- Try it
All that is wanted is the span of lines from the one with "purple donut: 4 -> 3" to the last line of the data, copied exactly.
=-=-=
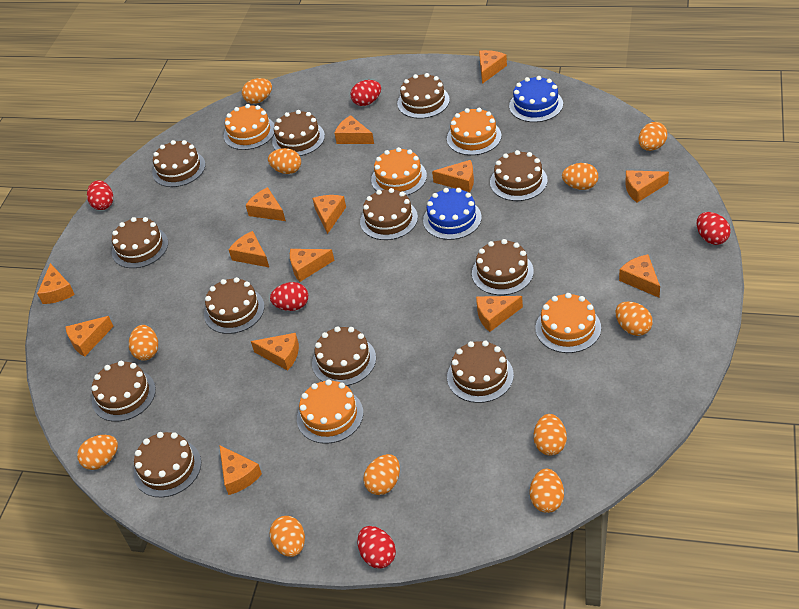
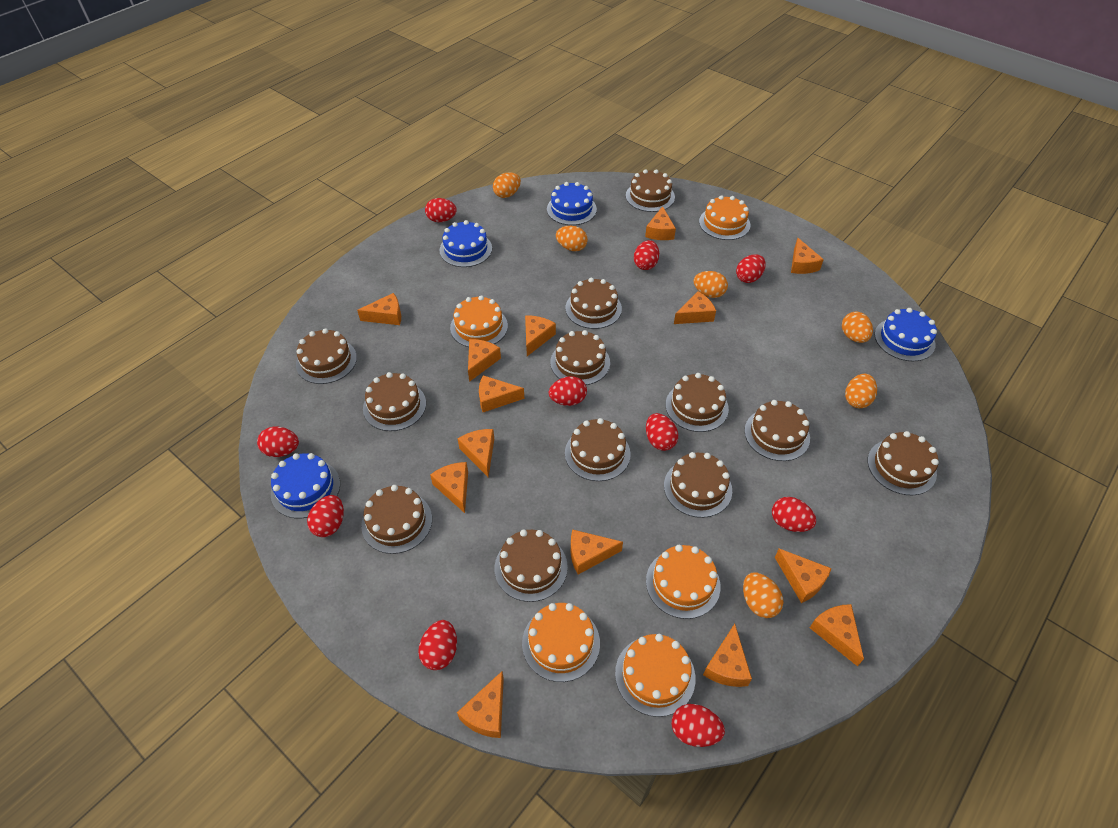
blue cake: 2 -> 4
orange egg: 11 -> 6
red egg: 5 -> 10

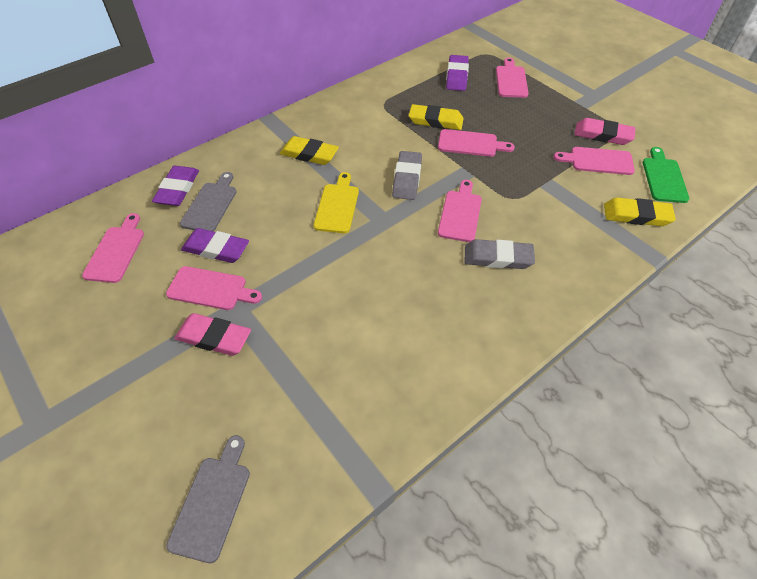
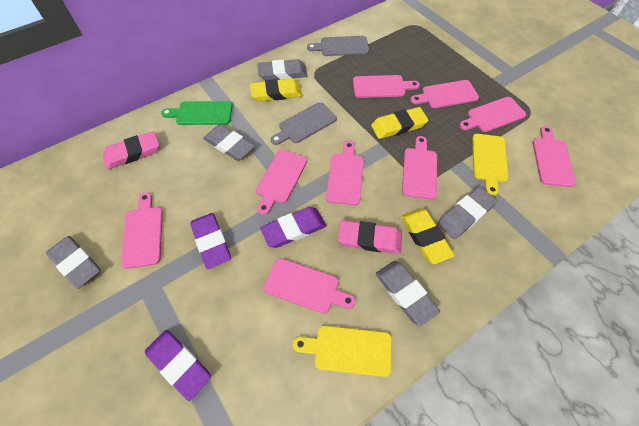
grey eraser: 2 -> 5
pink cutting board: 6 -> 9
yellow cutting board: 1 -> 2

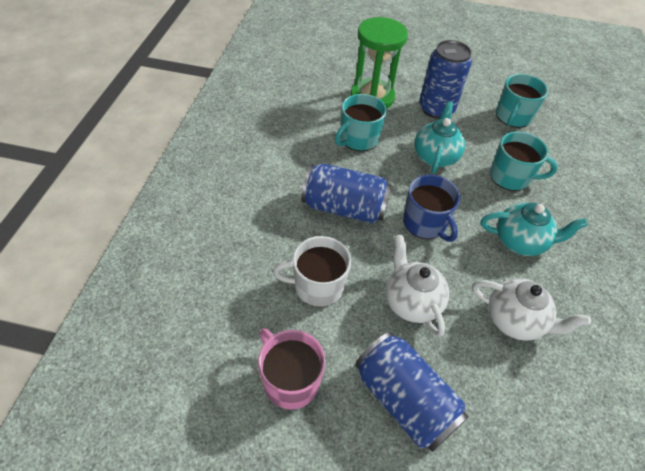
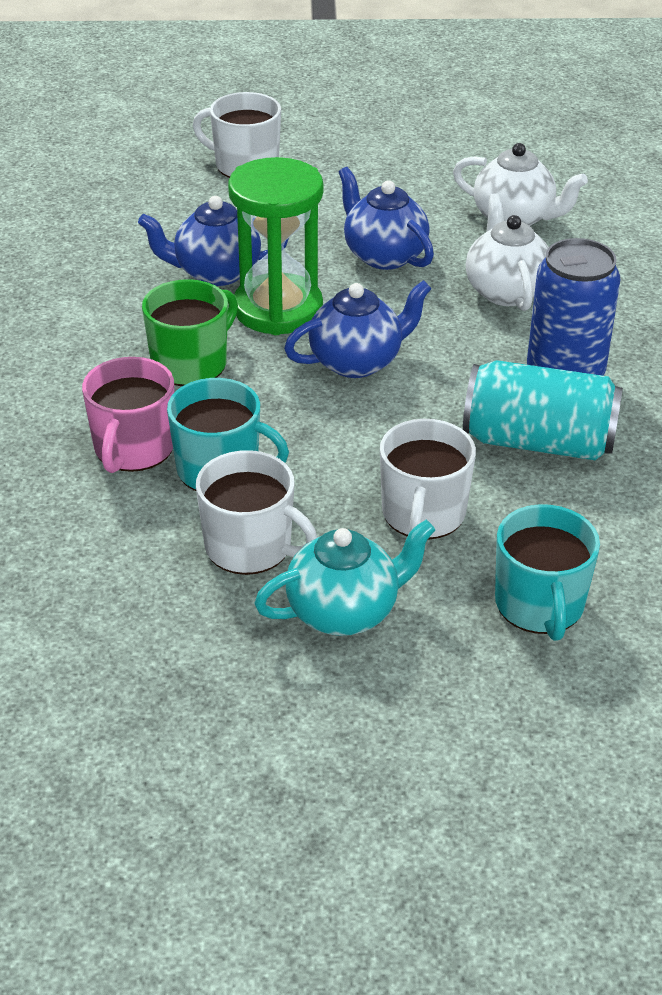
blue can: 3 -> 1
blue mug: 1 -> 0
blue teapot: 0 -> 3
green mug: 0 -> 1
turquoise can: 0 -> 1
turquoise mug: 3 -> 2
turquoise teapot: 2 -> 1
white mug: 1 -> 3

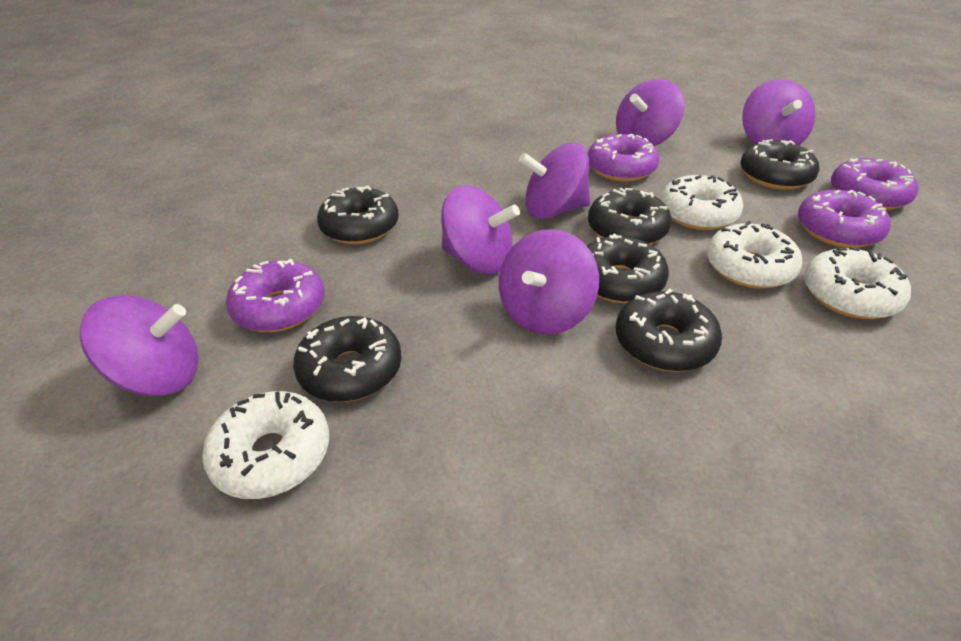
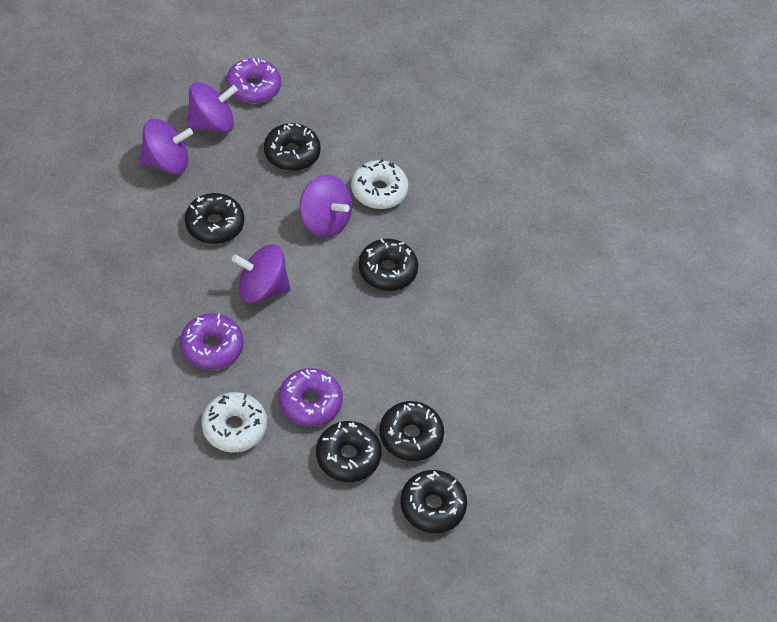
purple donut: 4 -> 3
purple spinning top: 6 -> 4
white donut: 4 -> 2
=-=-=
- Solution below
purple donut: 4 -> 3
purple spinning top: 6 -> 4
white donut: 4 -> 2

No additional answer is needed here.